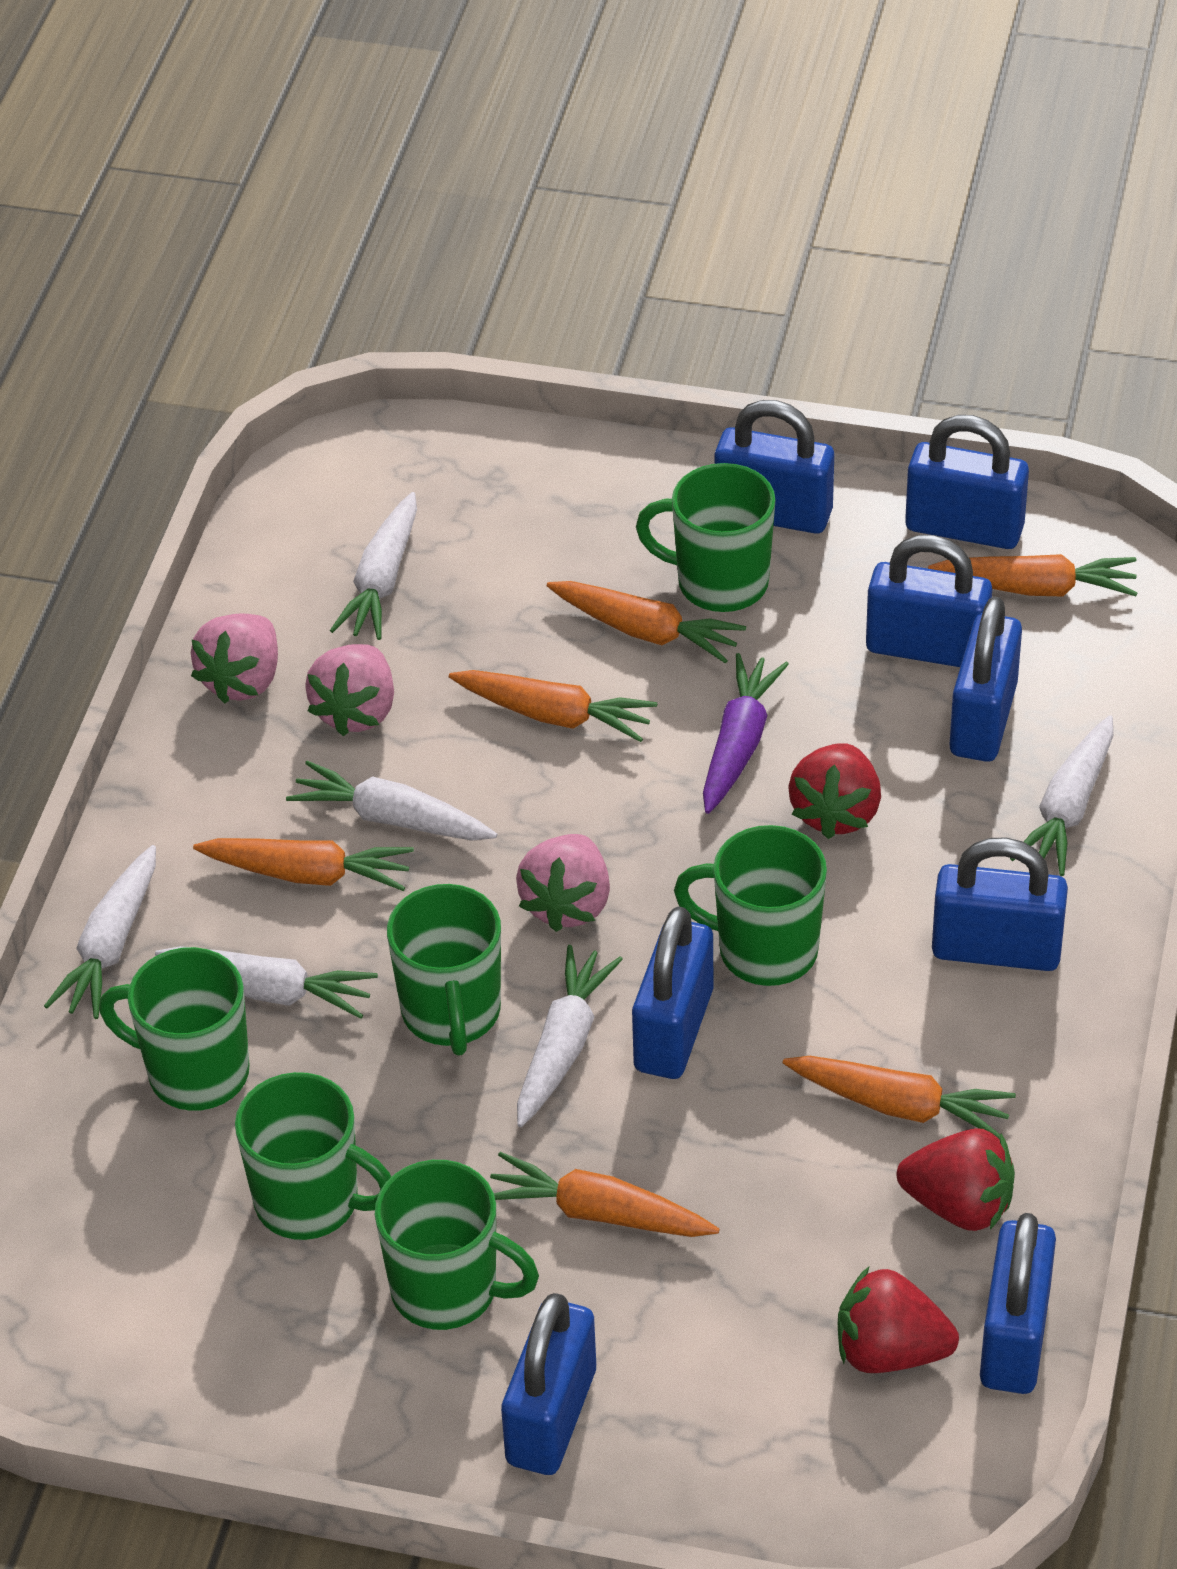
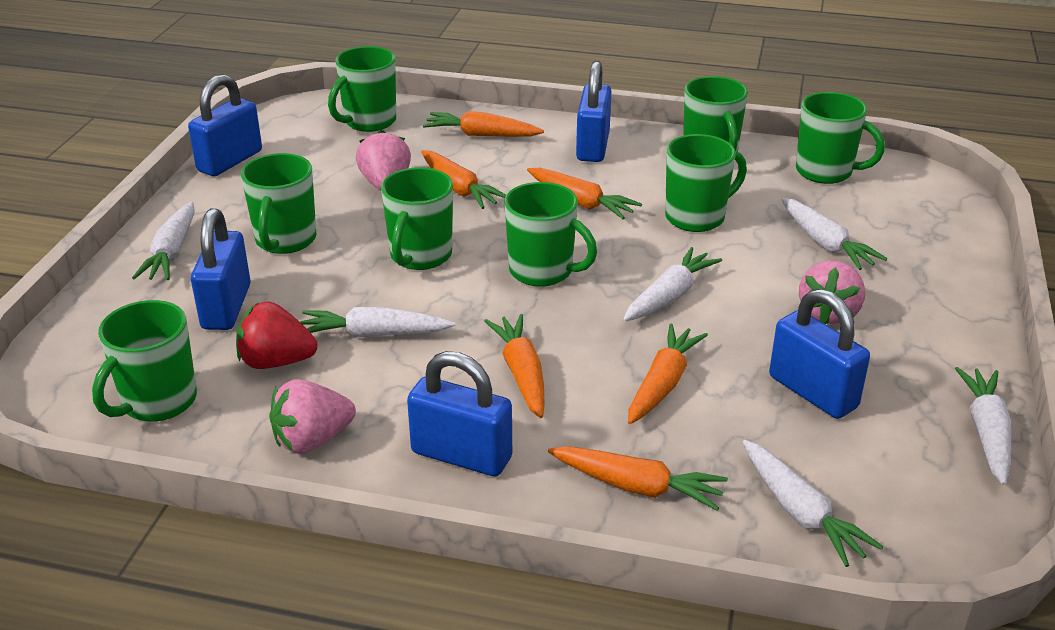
blue padlock: 8 -> 5
green mug: 6 -> 8
purple carrot: 1 -> 0
red strawberry: 3 -> 1

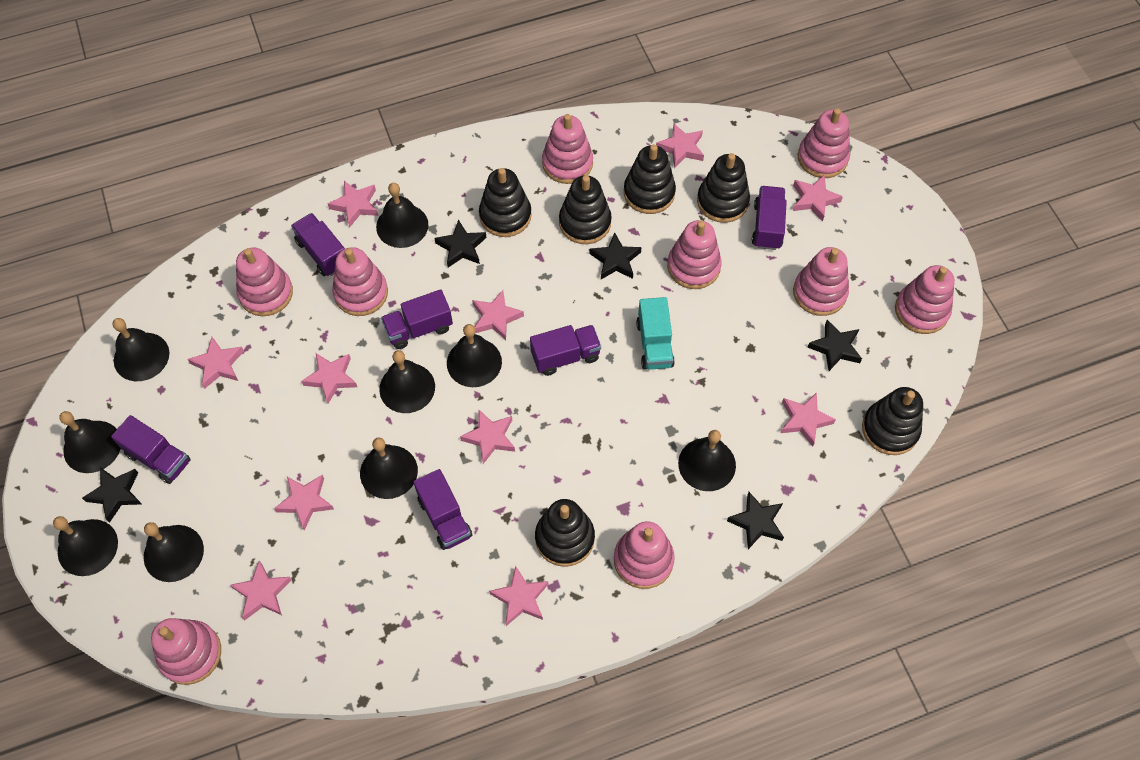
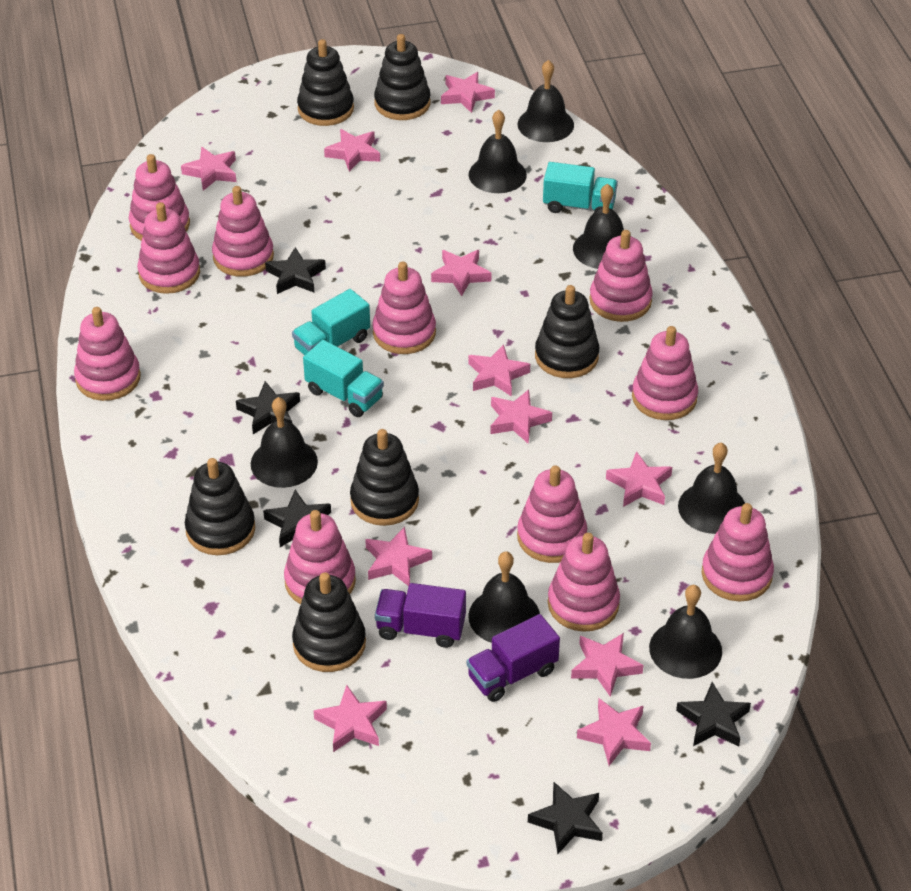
black bell: 9 -> 7
pink stacking toy: 9 -> 11
purple truck: 6 -> 2
turquoise truck: 1 -> 3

**Problem details**
Write out exactly the lines of the entries above that run from the line containing "pink stacking toy: 9 -> 11" through the last line, including both.

**Reply to the task**
pink stacking toy: 9 -> 11
purple truck: 6 -> 2
turquoise truck: 1 -> 3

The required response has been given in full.